- _Source records_

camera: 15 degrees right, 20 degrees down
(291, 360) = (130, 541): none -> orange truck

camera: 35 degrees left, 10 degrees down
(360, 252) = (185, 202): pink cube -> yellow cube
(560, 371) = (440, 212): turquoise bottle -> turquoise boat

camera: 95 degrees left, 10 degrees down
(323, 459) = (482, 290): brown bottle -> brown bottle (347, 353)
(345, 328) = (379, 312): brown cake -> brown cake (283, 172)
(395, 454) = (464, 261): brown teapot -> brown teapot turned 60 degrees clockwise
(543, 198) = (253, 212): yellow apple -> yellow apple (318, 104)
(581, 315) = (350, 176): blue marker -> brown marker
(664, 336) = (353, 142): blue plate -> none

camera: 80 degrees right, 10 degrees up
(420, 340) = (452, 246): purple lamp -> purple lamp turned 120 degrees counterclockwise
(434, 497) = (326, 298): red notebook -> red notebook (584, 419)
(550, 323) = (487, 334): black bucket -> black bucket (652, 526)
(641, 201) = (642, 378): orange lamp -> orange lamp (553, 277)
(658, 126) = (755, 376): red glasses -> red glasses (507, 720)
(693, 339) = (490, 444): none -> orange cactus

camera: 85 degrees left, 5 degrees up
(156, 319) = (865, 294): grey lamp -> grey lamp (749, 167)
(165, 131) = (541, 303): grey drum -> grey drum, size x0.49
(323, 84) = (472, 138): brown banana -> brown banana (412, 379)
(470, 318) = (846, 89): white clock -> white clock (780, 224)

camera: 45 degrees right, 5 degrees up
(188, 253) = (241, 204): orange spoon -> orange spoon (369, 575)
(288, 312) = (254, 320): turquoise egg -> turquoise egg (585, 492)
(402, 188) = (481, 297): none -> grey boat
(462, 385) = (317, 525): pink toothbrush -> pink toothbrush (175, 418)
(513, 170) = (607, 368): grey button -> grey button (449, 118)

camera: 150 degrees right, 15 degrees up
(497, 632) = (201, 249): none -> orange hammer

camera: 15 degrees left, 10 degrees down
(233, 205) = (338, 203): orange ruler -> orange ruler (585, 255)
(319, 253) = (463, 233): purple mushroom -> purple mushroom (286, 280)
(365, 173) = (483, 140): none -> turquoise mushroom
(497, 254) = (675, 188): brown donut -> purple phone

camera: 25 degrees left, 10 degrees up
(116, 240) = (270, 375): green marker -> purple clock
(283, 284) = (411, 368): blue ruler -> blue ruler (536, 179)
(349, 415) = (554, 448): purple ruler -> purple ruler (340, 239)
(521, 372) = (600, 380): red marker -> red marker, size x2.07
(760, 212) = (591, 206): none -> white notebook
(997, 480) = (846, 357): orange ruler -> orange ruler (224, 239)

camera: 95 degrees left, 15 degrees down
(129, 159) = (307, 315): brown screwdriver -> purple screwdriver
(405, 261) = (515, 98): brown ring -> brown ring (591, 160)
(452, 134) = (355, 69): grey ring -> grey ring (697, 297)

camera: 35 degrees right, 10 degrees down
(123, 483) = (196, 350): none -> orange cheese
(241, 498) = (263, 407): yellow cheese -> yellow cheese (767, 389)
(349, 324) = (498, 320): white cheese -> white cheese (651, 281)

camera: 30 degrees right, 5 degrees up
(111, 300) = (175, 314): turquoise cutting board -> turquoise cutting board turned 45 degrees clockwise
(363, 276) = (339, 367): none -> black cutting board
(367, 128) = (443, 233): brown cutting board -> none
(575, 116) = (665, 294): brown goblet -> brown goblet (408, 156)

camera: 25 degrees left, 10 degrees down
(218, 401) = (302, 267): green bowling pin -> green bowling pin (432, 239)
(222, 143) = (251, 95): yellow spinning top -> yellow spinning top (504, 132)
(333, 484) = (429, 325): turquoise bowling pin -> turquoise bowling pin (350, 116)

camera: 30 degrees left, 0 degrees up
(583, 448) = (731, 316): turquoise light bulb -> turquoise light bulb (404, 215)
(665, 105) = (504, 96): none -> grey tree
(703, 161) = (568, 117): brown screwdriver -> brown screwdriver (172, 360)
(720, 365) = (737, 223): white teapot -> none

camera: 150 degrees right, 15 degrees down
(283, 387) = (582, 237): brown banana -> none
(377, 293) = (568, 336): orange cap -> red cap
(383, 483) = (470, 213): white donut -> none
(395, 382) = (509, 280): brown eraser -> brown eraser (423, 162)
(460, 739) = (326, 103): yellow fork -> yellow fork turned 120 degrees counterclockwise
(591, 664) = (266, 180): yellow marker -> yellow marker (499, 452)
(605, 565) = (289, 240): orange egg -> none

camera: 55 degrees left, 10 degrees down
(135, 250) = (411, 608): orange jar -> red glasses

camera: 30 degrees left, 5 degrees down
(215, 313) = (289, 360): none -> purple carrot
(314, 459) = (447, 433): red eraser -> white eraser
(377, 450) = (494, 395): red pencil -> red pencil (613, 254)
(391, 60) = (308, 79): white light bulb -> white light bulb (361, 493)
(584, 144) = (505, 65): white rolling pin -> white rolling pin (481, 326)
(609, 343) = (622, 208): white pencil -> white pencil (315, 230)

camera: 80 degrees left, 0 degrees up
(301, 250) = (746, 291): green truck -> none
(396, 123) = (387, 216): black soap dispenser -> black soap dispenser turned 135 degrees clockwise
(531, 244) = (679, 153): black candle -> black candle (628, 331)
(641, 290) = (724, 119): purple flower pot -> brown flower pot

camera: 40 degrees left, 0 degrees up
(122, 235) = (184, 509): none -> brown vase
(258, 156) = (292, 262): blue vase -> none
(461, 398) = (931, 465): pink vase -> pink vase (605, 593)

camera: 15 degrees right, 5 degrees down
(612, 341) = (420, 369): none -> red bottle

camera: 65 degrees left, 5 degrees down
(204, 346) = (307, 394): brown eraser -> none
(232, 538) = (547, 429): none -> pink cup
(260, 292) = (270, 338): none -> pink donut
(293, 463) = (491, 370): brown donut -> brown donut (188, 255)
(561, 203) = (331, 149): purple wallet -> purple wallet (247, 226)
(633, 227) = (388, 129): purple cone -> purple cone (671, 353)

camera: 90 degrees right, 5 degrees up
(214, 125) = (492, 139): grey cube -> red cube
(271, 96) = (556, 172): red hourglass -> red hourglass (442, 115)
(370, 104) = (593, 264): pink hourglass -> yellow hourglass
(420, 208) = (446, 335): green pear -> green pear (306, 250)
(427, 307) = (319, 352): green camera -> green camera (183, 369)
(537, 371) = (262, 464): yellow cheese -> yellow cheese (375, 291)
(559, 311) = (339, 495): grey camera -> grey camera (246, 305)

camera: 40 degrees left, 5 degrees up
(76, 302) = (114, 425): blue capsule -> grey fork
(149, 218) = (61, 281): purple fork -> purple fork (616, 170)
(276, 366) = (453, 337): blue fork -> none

- _Work item_
Set down the lines of the listing word for word, from its first line through the line containing "camera: 95 degrees left, 10 degrees down". Both of those lines belong in the answer, and no others do.

- _Exercise response_
camera: 15 degrees right, 20 degrees down
(291, 360) = (130, 541): none -> orange truck

camera: 35 degrees left, 10 degrees down
(360, 252) = (185, 202): pink cube -> yellow cube
(560, 371) = (440, 212): turquoise bottle -> turquoise boat

camera: 95 degrees left, 10 degrees down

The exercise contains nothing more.